[Opening Exercise input section]
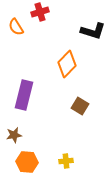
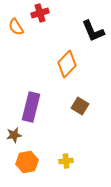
red cross: moved 1 px down
black L-shape: rotated 50 degrees clockwise
purple rectangle: moved 7 px right, 12 px down
orange hexagon: rotated 15 degrees counterclockwise
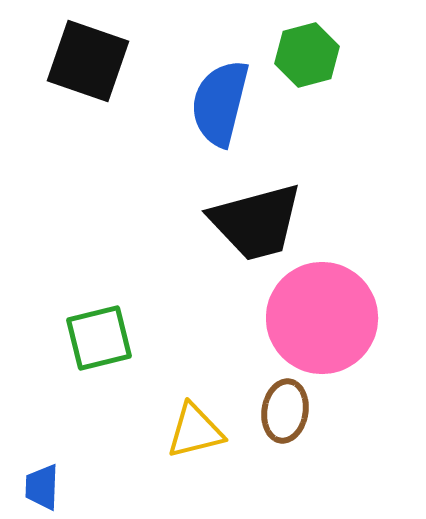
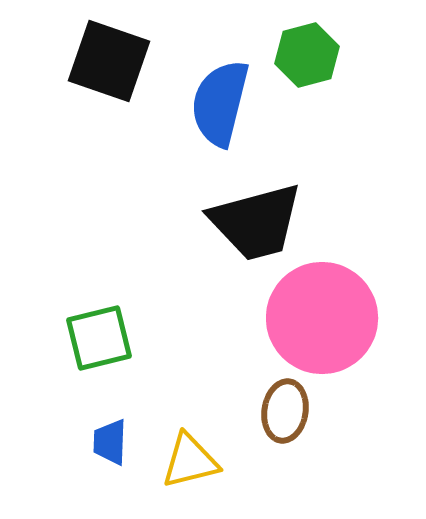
black square: moved 21 px right
yellow triangle: moved 5 px left, 30 px down
blue trapezoid: moved 68 px right, 45 px up
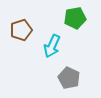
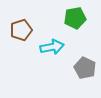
[Closing Exercise input section]
**What you should do**
Filter the records for lines containing the word "moved" and copy each one.

**Task result**
red cross: moved 1 px down
purple rectangle: moved 7 px right, 12 px down
black square: moved 21 px right
yellow triangle: moved 5 px left, 30 px down
blue trapezoid: moved 68 px right, 45 px up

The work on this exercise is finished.